◆ Data extracts:

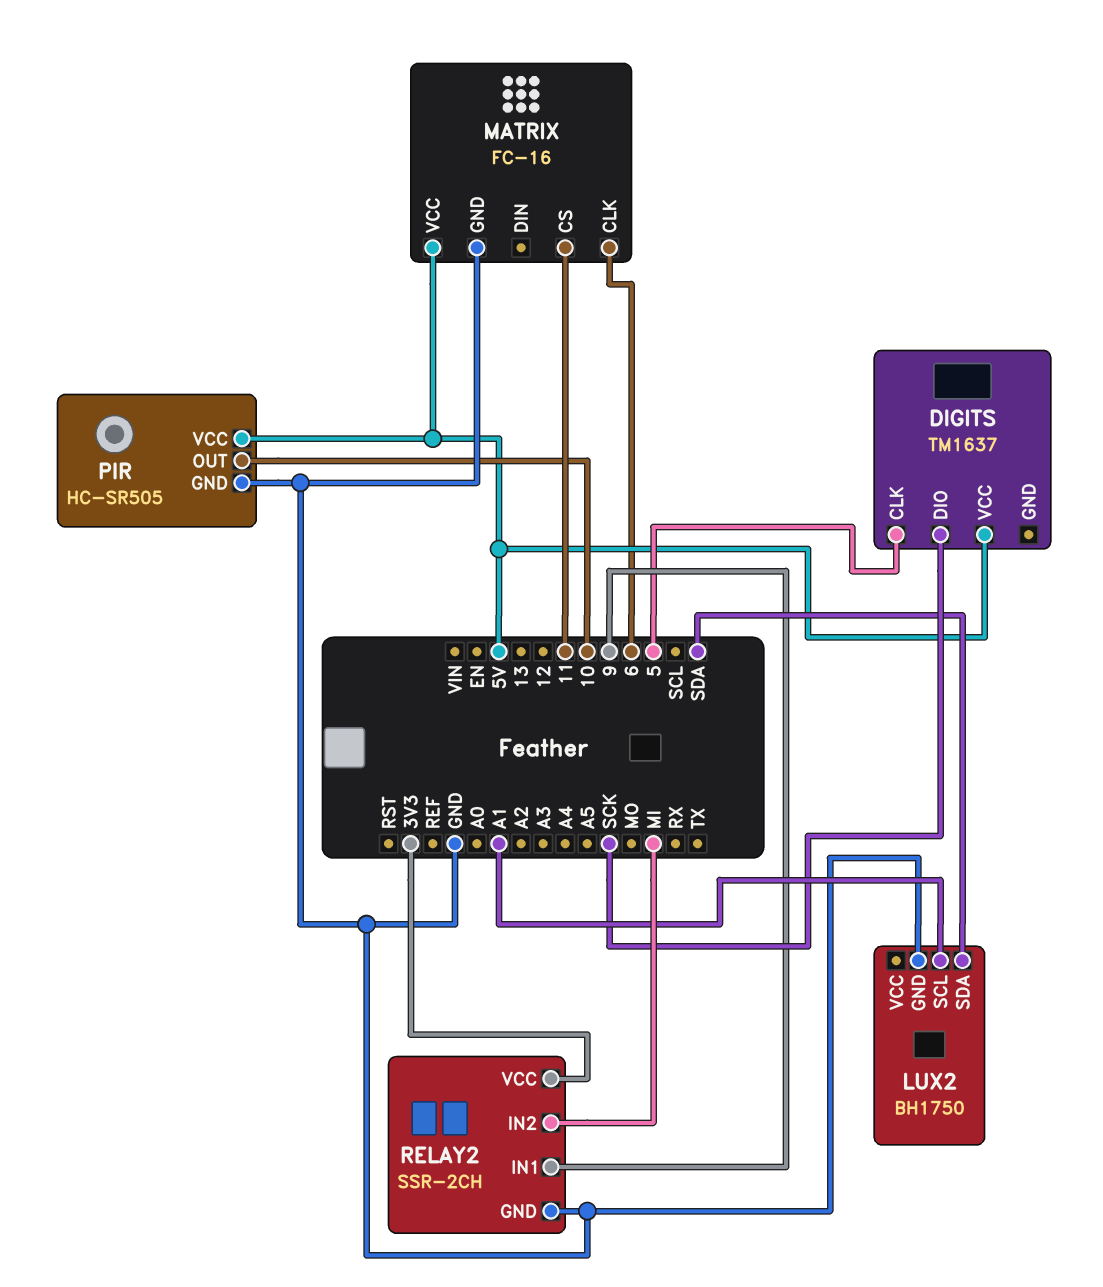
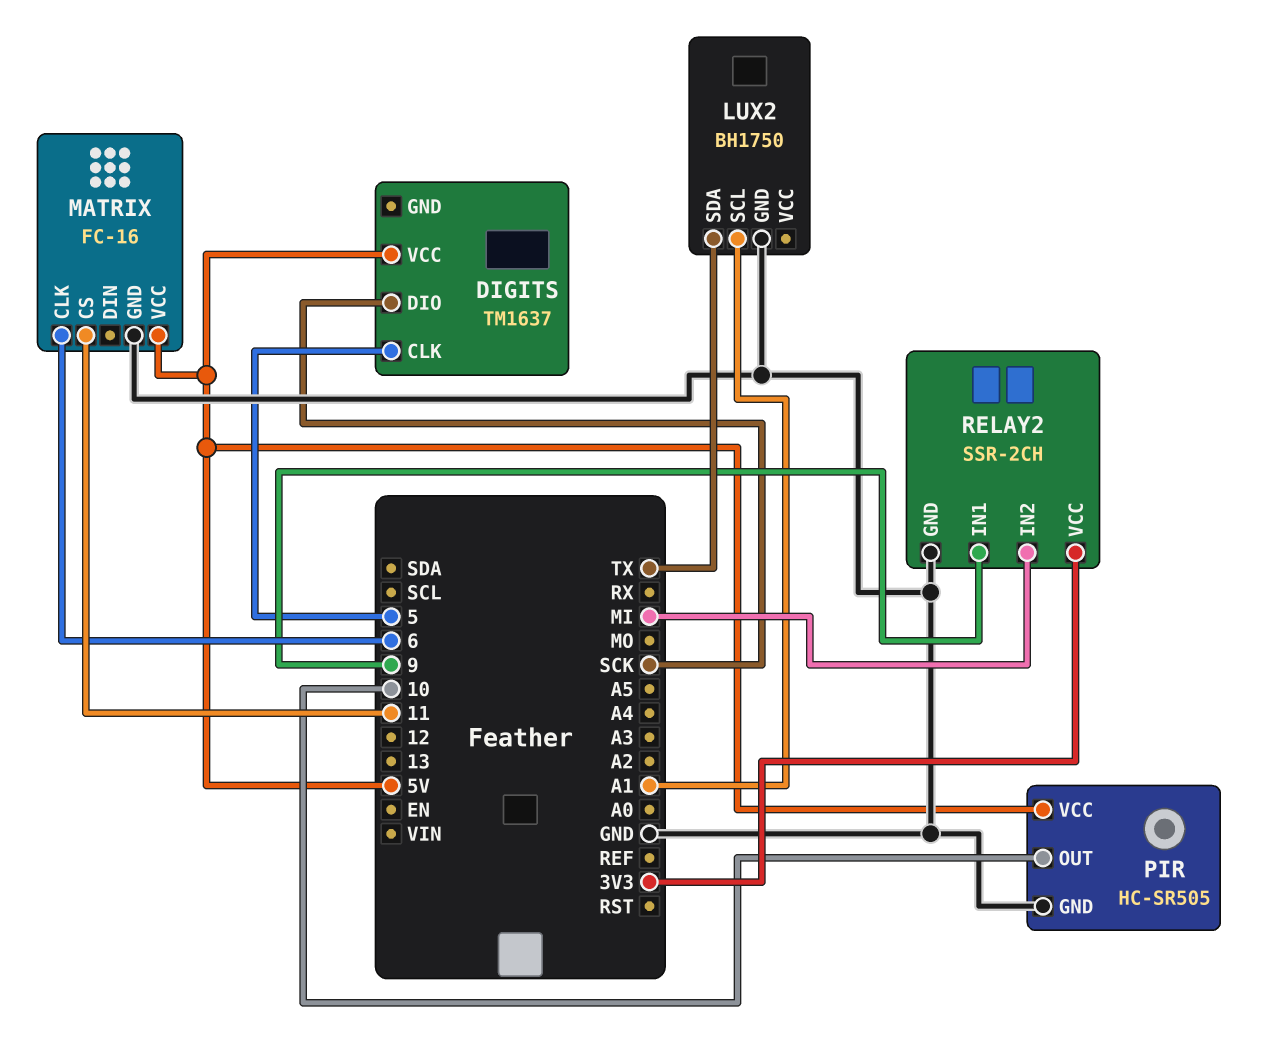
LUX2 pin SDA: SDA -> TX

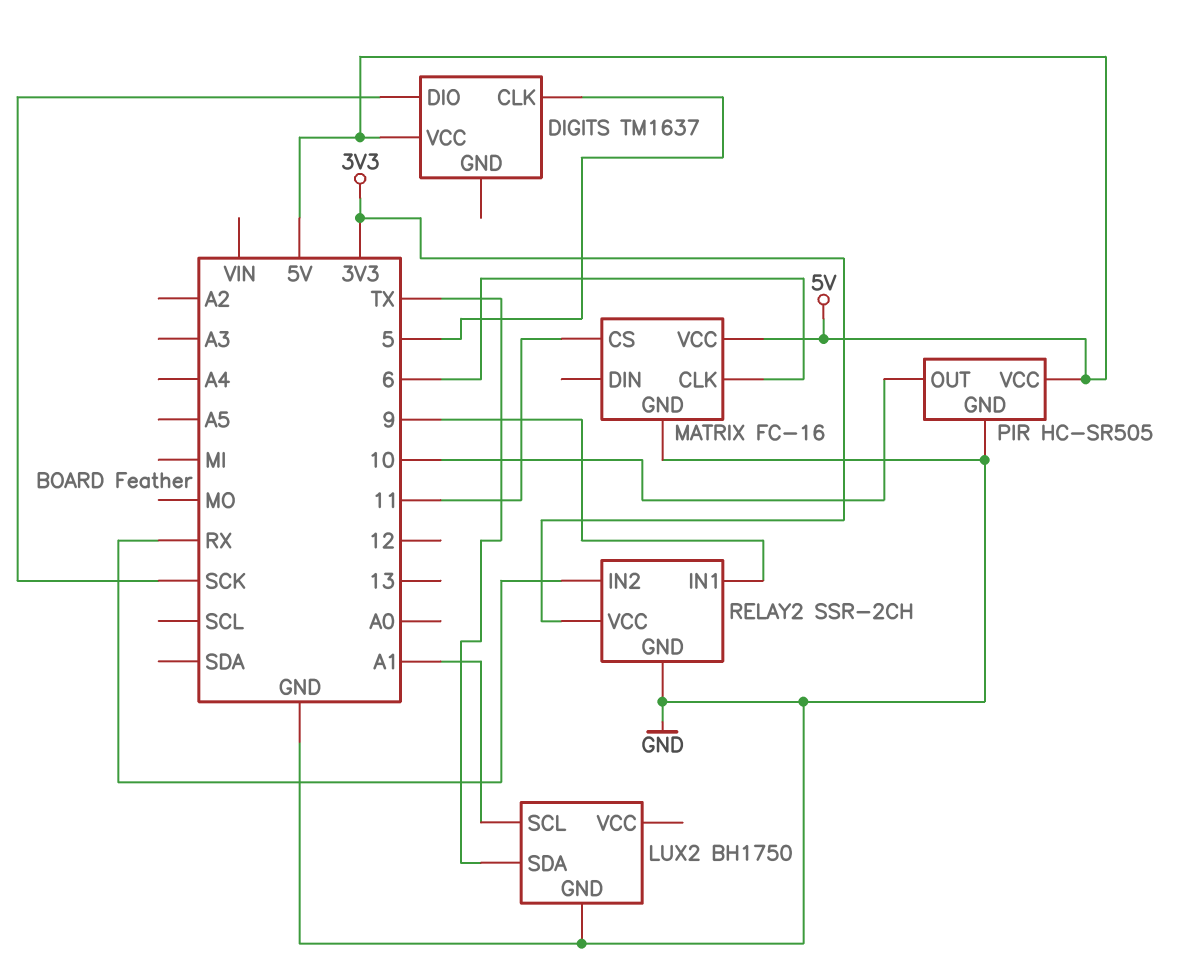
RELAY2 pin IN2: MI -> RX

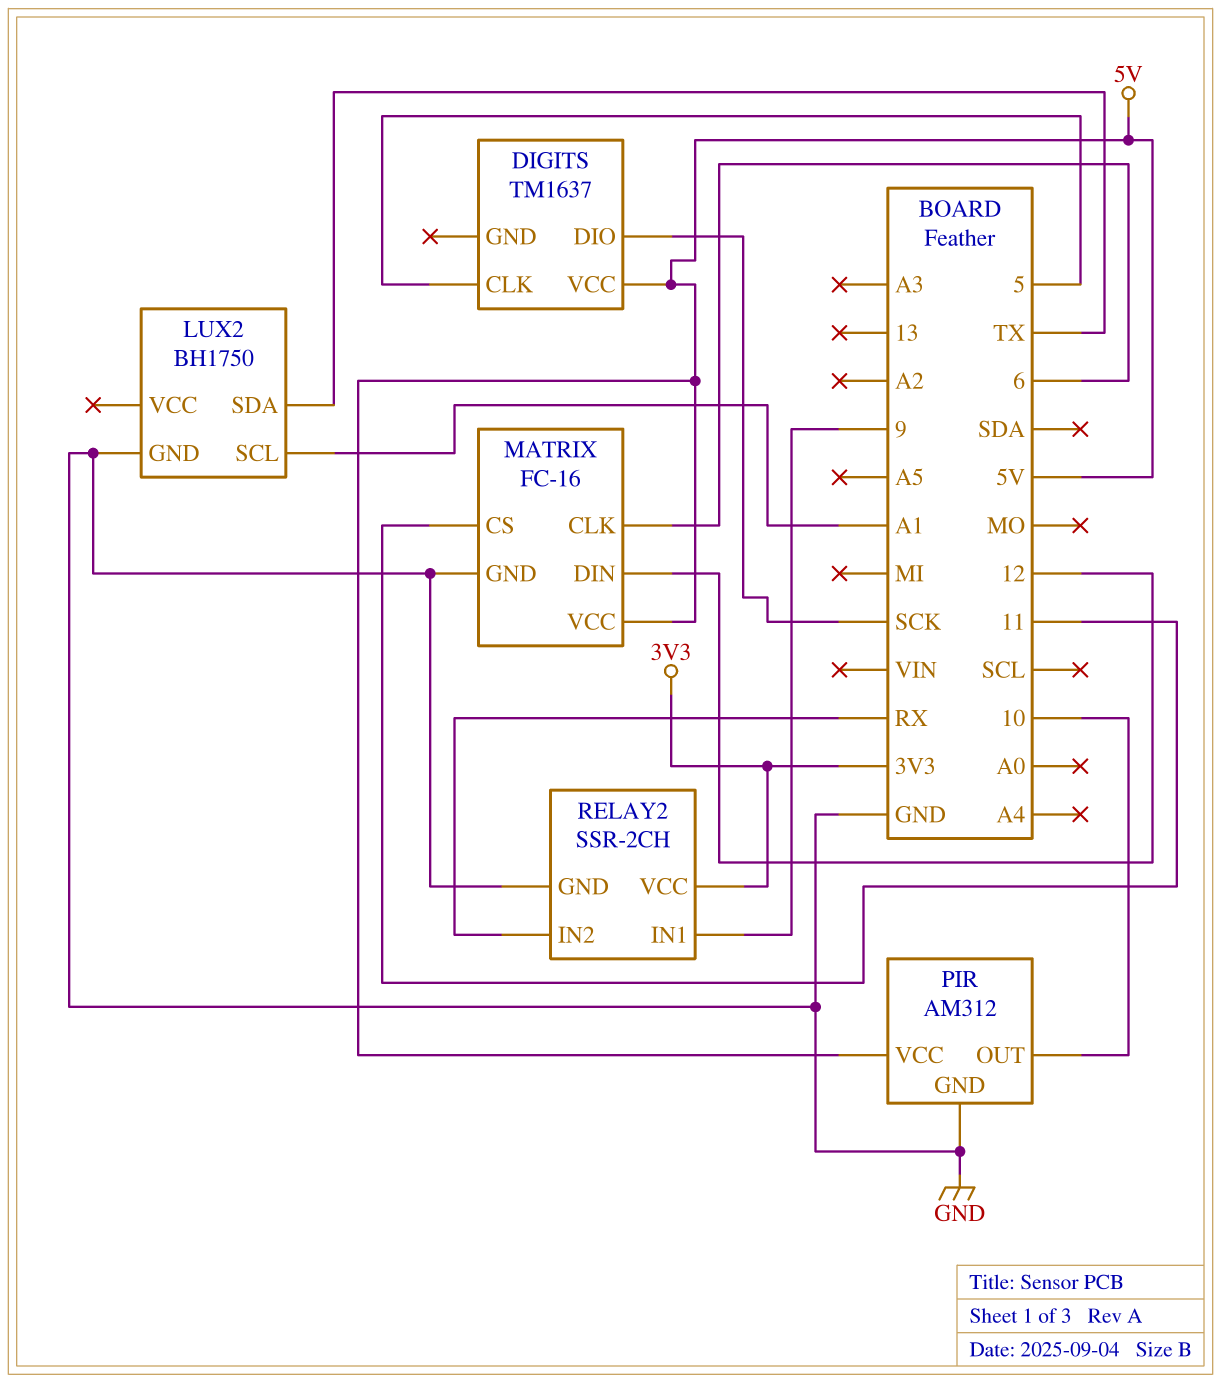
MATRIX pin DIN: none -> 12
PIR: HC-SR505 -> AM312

---

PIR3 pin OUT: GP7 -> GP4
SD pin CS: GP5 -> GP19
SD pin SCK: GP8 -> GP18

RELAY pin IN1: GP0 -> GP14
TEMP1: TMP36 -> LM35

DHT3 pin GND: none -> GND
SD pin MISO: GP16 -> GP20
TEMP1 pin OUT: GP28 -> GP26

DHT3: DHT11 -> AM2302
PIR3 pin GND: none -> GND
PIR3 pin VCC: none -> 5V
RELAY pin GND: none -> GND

* * *

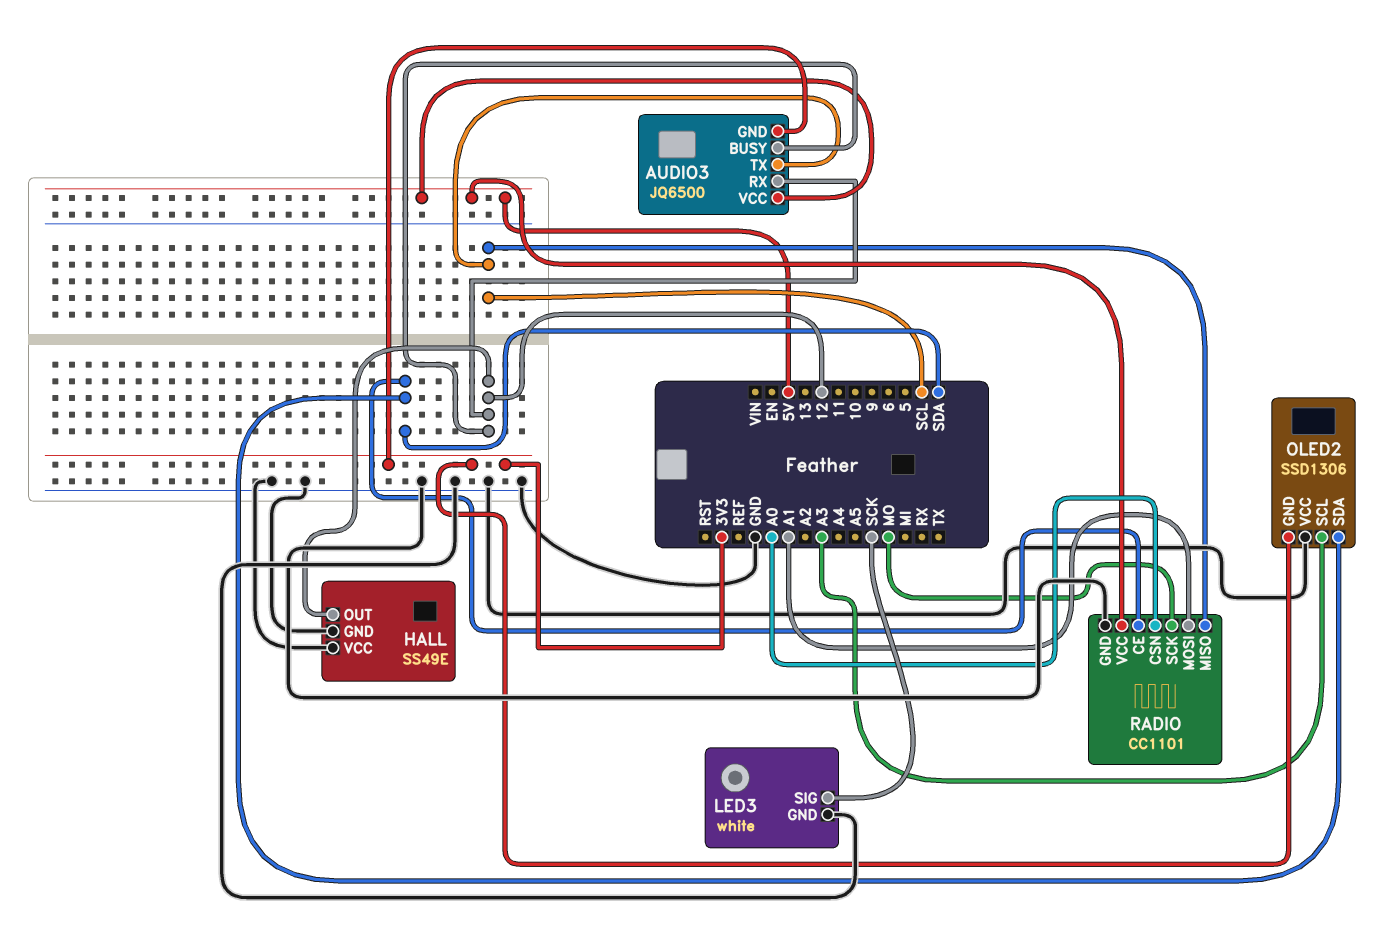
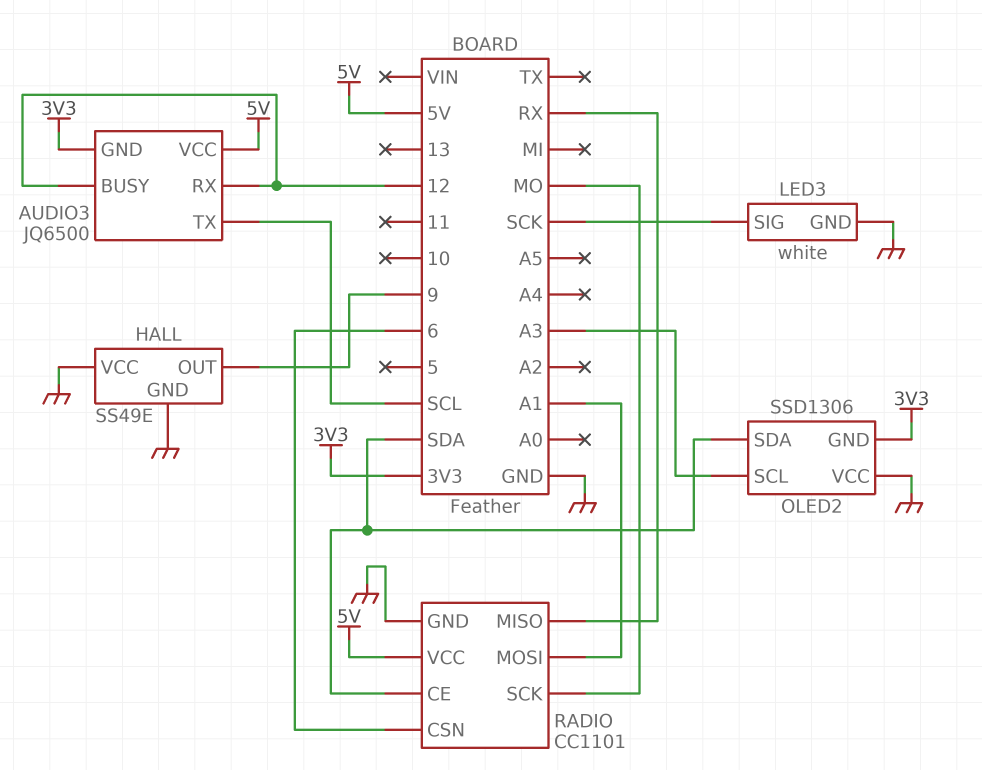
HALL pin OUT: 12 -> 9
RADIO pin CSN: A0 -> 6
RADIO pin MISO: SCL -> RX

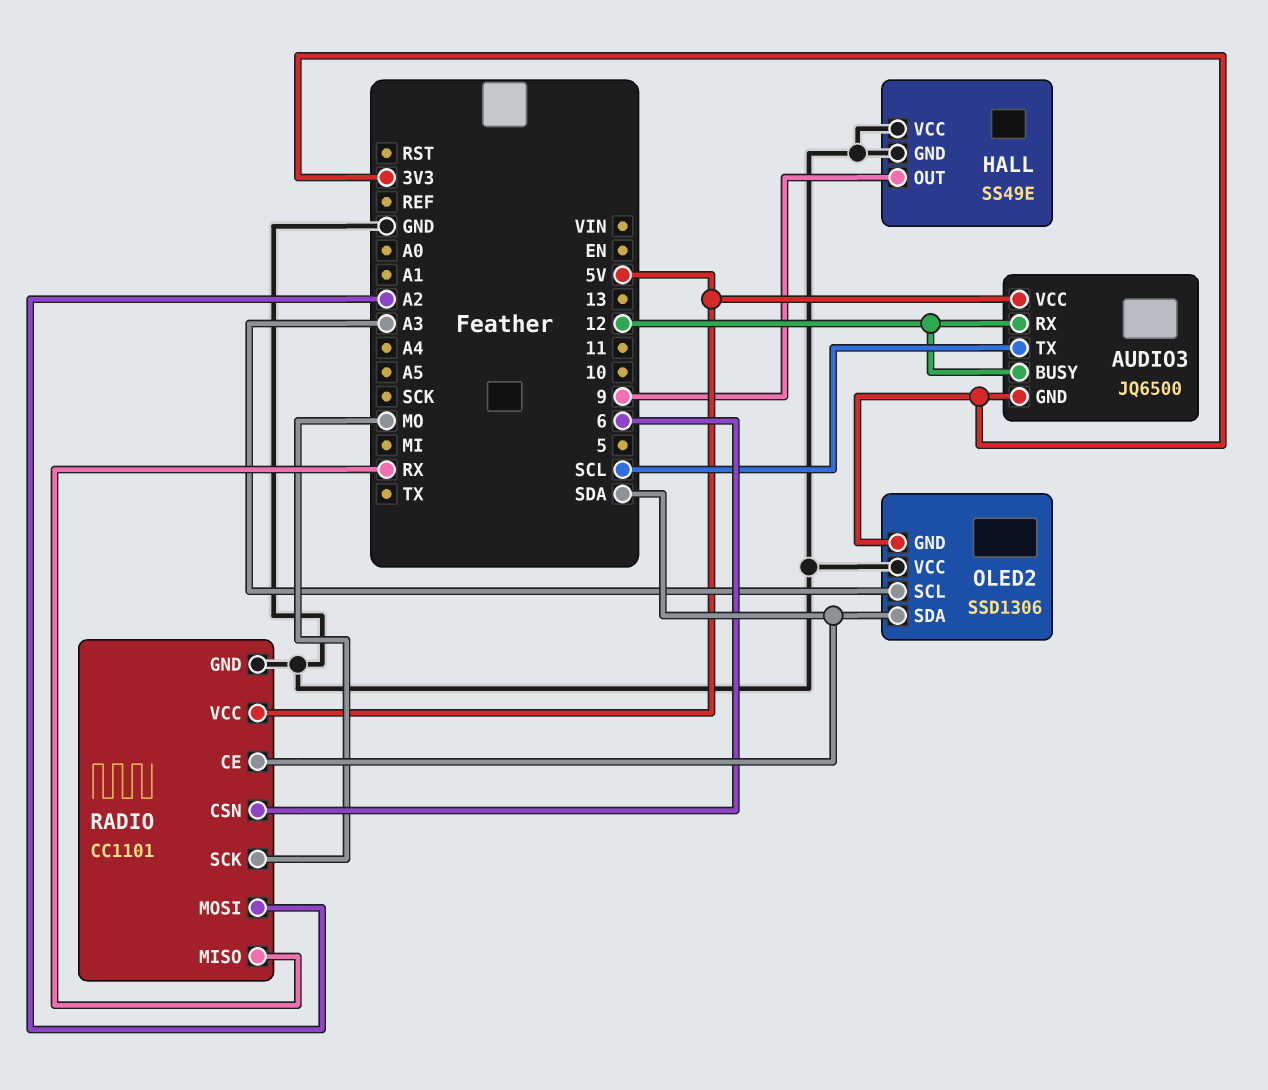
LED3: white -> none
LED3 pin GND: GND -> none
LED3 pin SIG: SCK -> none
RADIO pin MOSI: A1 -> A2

◆ Your task: Only lines with the word "MISO" should be collected from the material.

◆ Final answer:
SD pin MISO: GP16 -> GP20
RADIO pin MISO: SCL -> RX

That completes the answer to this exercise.